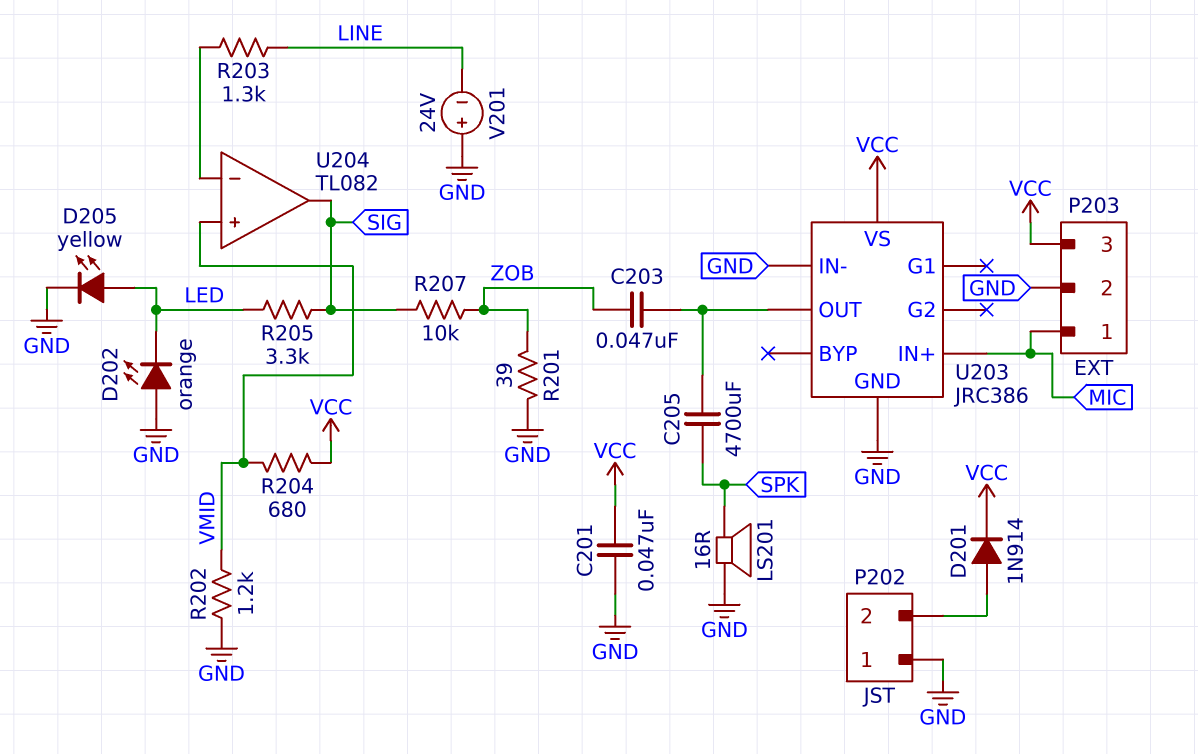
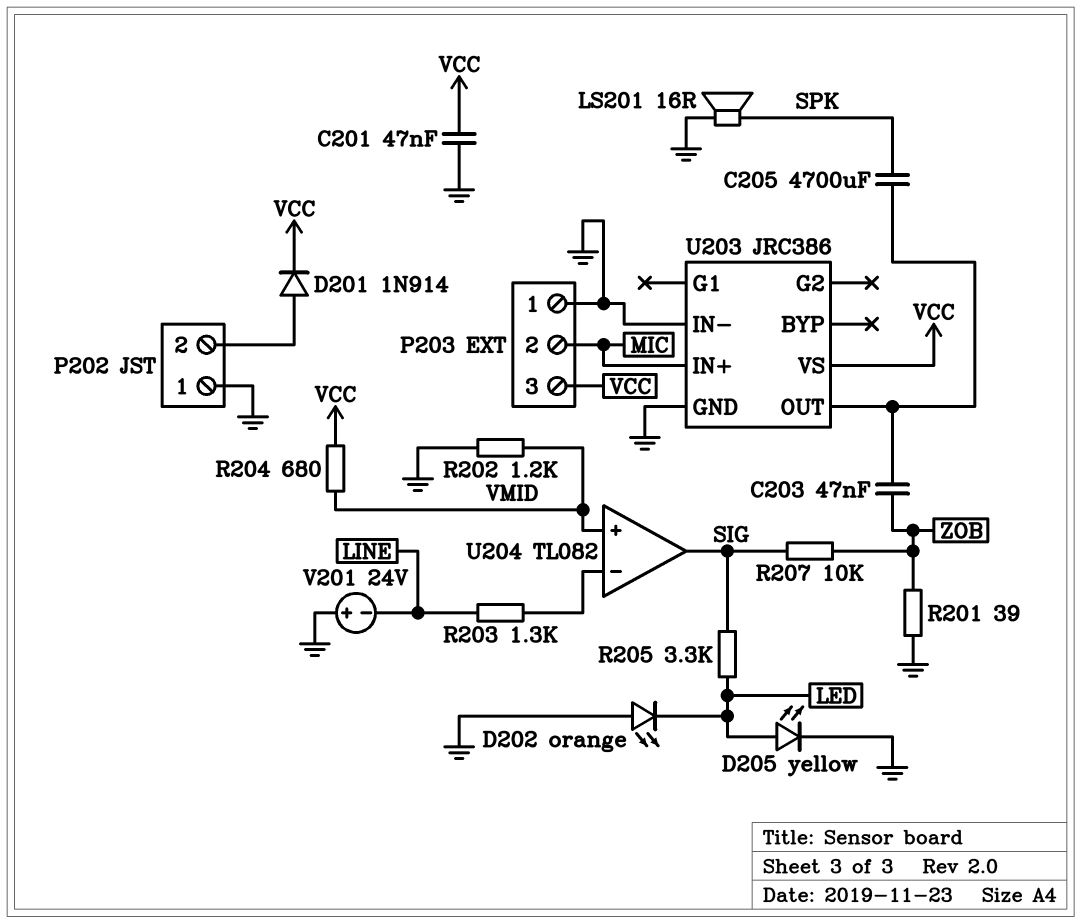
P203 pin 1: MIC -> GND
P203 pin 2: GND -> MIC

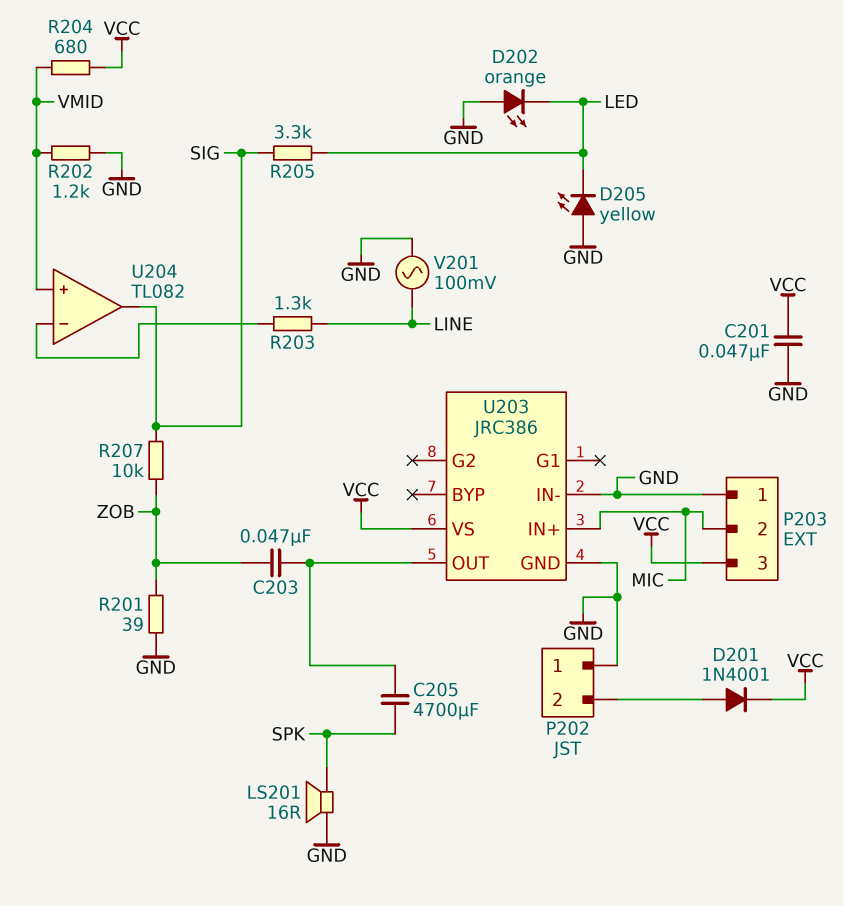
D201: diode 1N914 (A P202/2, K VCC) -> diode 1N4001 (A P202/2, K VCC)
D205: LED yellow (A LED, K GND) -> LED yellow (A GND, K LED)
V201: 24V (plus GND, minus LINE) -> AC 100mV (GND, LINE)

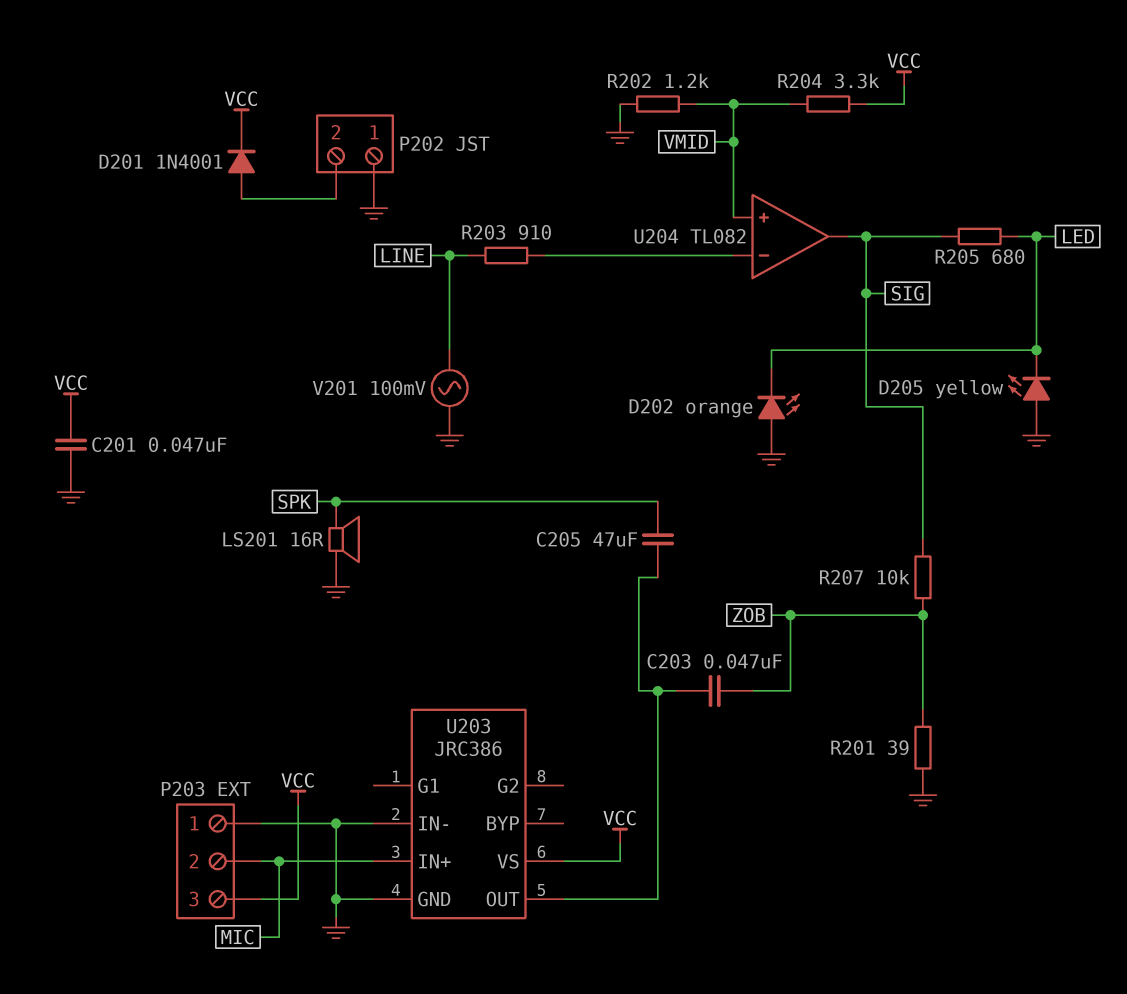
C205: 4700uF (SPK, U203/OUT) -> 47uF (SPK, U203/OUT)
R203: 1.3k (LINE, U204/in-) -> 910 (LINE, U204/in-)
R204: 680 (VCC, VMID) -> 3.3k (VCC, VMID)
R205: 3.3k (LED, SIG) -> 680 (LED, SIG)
════════
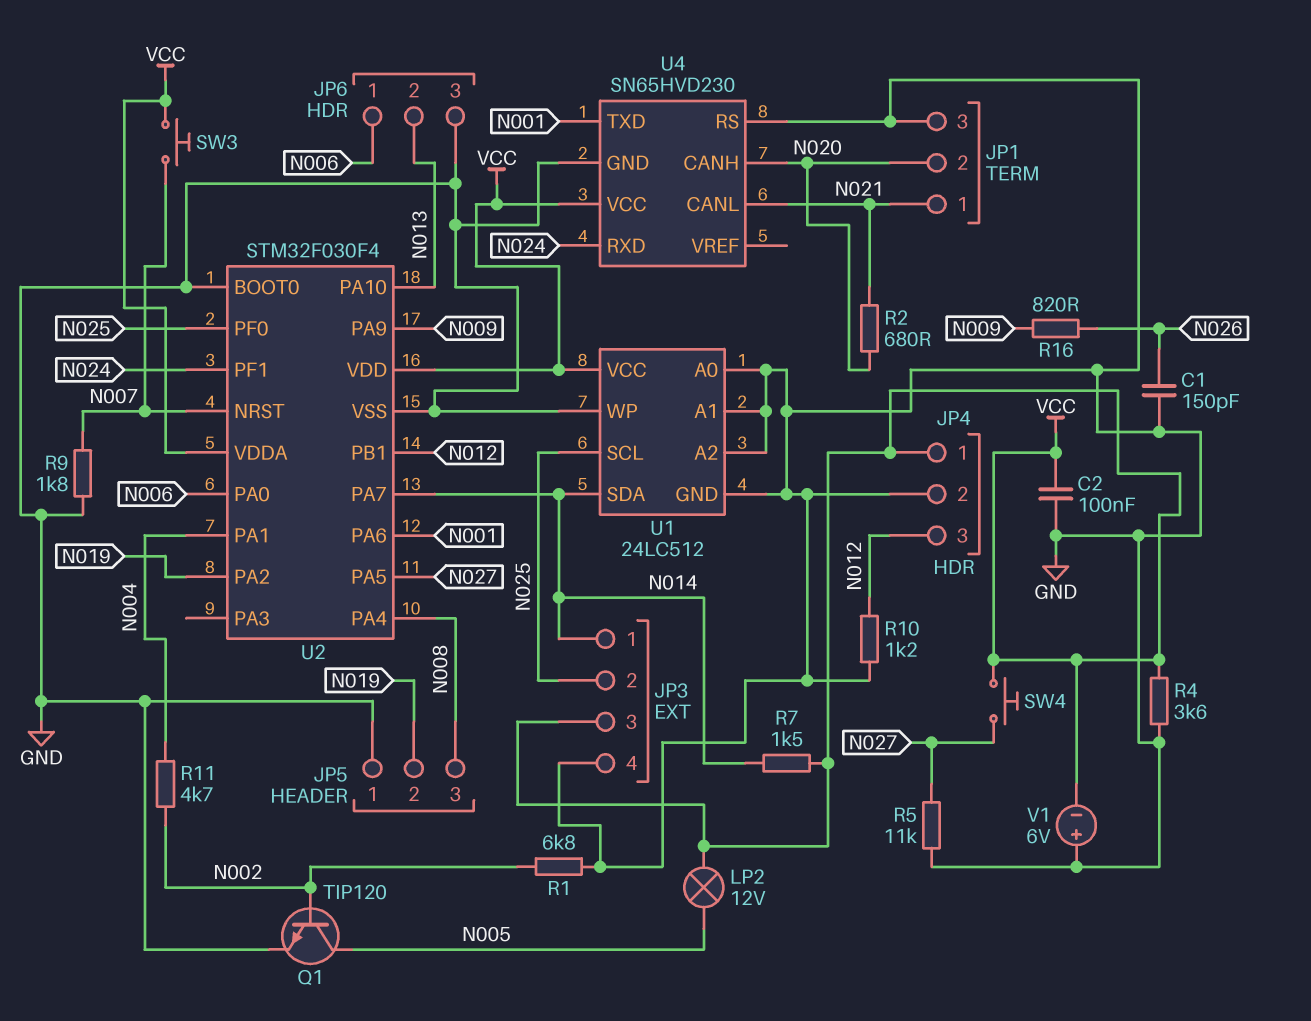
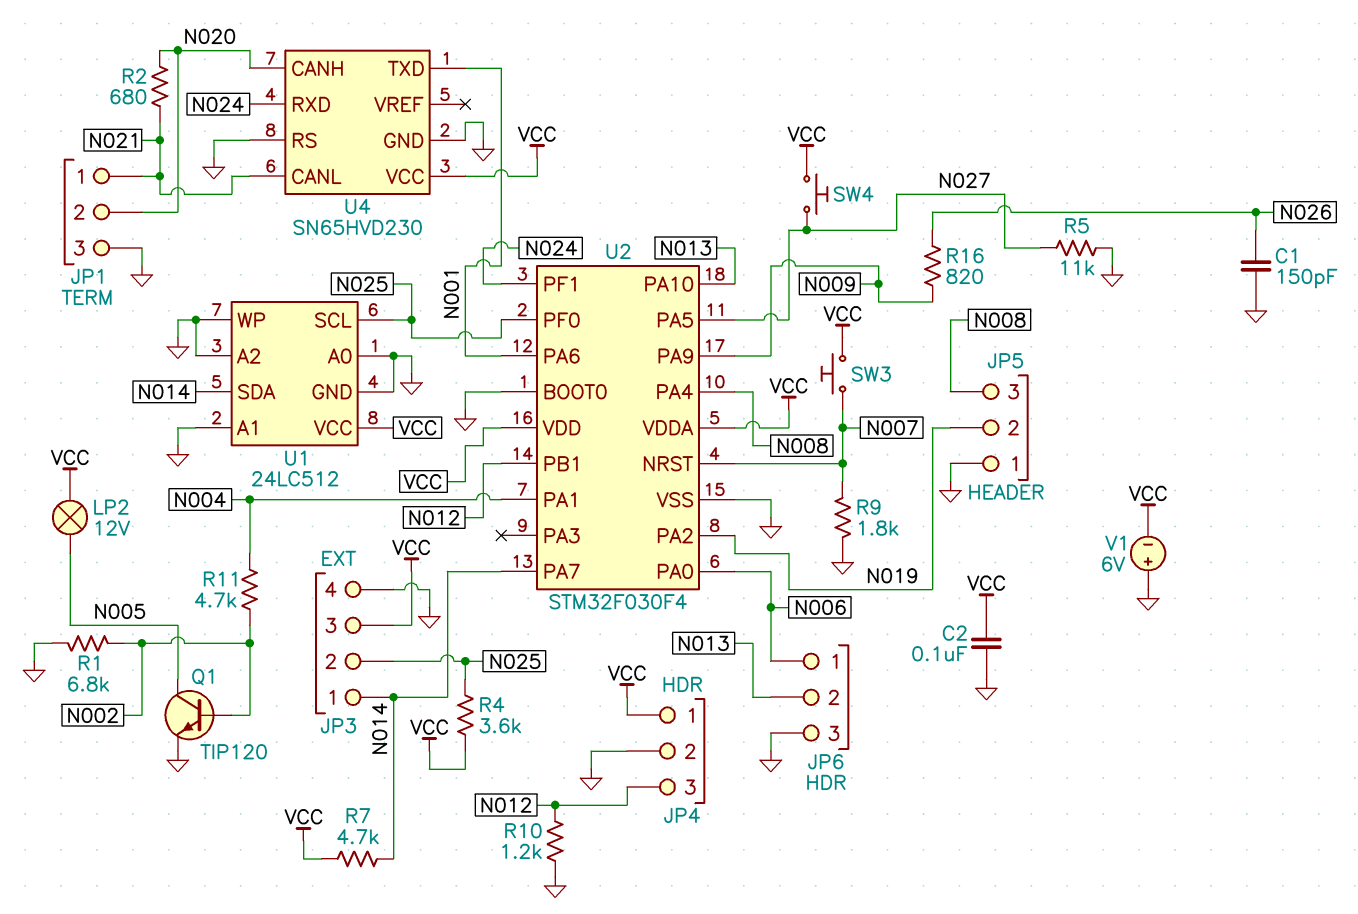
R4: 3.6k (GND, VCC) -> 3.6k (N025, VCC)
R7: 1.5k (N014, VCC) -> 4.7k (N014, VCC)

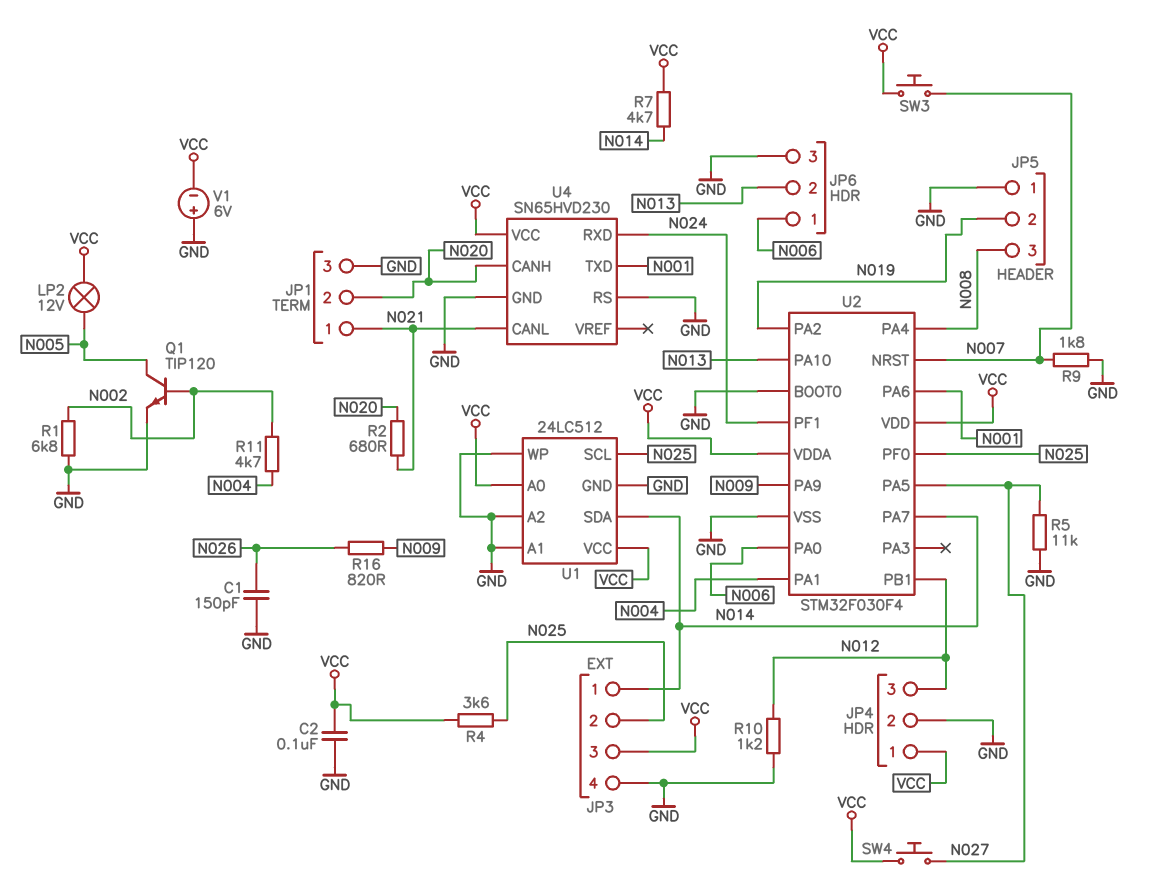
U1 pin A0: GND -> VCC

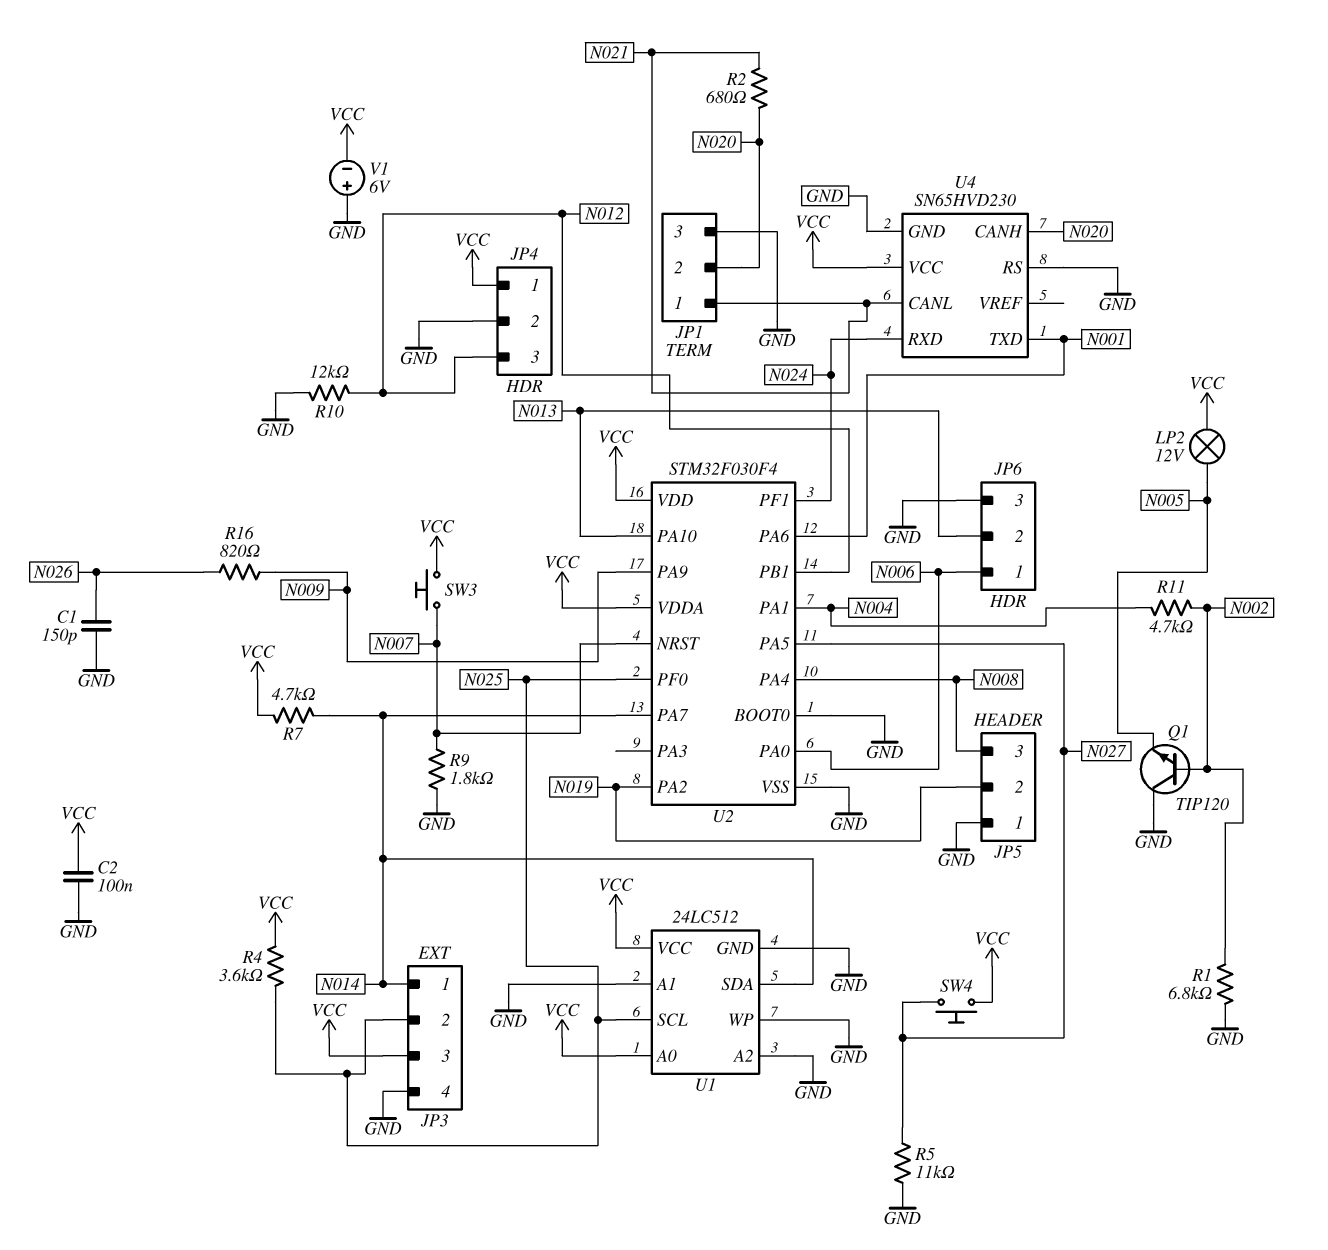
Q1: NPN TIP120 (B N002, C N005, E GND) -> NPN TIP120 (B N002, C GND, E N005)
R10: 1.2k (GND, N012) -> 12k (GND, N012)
════════
:: What is being asked ::
Only the lines of the listing above from the one with "P203 pin 1: MIC -> GND" through the one with "R205: 3.3k (LED, SIG) -> 680 (LED, SIG)" should be output, exactly, with both ends kept and pictures left out.

:: Exercise output ::
P203 pin 1: MIC -> GND
P203 pin 2: GND -> MIC

D201: diode 1N914 (A P202/2, K VCC) -> diode 1N4001 (A P202/2, K VCC)
D205: LED yellow (A LED, K GND) -> LED yellow (A GND, K LED)
V201: 24V (plus GND, minus LINE) -> AC 100mV (GND, LINE)

C205: 4700uF (SPK, U203/OUT) -> 47uF (SPK, U203/OUT)
R203: 1.3k (LINE, U204/in-) -> 910 (LINE, U204/in-)
R204: 680 (VCC, VMID) -> 3.3k (VCC, VMID)
R205: 3.3k (LED, SIG) -> 680 (LED, SIG)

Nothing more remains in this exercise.